[Modification records]
━━━━━━━━━━━━━━━━━━━━━━━━━━━━━━

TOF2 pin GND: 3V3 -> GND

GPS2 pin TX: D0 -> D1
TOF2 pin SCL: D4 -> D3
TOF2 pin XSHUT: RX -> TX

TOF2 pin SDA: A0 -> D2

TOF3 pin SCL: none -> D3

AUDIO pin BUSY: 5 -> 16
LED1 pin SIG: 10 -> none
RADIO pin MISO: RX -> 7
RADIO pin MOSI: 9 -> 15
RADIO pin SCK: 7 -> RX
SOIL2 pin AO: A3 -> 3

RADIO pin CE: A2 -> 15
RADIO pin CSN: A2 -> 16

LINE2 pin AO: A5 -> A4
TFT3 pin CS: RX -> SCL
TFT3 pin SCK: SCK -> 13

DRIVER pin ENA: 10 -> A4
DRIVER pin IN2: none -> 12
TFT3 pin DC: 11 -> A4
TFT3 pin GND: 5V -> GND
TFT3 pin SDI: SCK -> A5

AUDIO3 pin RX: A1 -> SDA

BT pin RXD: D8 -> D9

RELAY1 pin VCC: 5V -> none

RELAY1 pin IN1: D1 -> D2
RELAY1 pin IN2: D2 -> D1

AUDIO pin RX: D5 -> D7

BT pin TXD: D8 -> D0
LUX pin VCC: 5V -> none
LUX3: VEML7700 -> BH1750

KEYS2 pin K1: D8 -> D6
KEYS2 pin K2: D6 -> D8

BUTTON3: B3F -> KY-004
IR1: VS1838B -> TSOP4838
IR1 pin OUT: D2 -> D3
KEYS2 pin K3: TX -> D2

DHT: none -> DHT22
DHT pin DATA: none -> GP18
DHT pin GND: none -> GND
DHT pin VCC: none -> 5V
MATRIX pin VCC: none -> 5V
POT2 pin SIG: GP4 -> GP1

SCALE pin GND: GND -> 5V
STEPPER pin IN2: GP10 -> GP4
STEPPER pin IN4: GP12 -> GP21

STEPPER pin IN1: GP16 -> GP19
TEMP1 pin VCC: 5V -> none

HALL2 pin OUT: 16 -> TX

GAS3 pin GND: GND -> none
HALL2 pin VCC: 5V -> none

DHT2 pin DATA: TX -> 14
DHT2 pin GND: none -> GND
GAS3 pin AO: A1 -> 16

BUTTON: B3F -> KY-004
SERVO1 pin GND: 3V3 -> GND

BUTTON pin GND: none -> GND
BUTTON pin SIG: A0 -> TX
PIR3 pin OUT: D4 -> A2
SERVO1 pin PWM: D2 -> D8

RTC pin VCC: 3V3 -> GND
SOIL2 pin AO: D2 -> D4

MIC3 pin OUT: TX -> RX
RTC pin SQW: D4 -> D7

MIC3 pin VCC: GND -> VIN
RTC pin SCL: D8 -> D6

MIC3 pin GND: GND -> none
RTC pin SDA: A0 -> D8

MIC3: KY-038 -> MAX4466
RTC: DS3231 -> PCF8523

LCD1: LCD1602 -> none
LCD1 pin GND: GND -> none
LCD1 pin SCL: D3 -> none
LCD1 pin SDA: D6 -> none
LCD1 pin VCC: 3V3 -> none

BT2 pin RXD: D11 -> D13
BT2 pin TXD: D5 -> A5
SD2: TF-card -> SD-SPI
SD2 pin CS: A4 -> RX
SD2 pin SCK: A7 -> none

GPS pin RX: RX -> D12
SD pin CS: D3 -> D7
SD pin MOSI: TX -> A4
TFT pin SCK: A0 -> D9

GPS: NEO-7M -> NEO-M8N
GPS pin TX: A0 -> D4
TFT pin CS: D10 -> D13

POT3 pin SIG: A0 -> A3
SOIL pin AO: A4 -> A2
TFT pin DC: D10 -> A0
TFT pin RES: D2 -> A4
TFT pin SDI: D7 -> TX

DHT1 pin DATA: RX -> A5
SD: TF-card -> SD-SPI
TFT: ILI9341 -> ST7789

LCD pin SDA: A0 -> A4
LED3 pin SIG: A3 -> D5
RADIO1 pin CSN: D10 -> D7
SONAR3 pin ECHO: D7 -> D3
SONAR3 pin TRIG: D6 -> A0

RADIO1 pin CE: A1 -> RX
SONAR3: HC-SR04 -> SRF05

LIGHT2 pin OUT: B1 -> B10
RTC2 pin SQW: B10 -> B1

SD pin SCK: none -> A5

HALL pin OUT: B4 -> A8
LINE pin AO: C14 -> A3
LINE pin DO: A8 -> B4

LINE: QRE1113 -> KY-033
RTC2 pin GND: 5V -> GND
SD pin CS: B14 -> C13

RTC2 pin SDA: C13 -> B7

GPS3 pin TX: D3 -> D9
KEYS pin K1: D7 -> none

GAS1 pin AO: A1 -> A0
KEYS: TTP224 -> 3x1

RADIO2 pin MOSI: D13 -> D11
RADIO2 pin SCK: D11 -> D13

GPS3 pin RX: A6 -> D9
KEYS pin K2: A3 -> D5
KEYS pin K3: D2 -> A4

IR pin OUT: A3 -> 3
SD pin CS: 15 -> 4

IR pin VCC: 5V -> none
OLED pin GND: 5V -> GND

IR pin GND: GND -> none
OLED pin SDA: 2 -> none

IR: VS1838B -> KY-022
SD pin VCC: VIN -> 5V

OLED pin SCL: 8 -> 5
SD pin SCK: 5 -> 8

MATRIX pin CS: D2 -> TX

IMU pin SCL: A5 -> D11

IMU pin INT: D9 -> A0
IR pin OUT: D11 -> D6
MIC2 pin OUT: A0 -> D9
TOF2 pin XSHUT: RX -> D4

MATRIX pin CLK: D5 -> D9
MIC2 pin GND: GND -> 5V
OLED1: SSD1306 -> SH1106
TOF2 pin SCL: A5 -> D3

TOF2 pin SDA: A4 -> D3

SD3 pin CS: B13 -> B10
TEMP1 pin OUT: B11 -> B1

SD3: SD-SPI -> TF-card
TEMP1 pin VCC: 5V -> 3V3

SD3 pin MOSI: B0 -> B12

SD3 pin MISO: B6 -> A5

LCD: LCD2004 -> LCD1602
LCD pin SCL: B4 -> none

━━━━━━━━━━━━━━━━━━━━━━━━━━━━━━

Exercise instructions – Find each line above that contains "STEPPER", and copy those lines.

Solution to this task –
STEPPER pin IN2: GP10 -> GP4
STEPPER pin IN4: GP12 -> GP21
STEPPER pin IN1: GP16 -> GP19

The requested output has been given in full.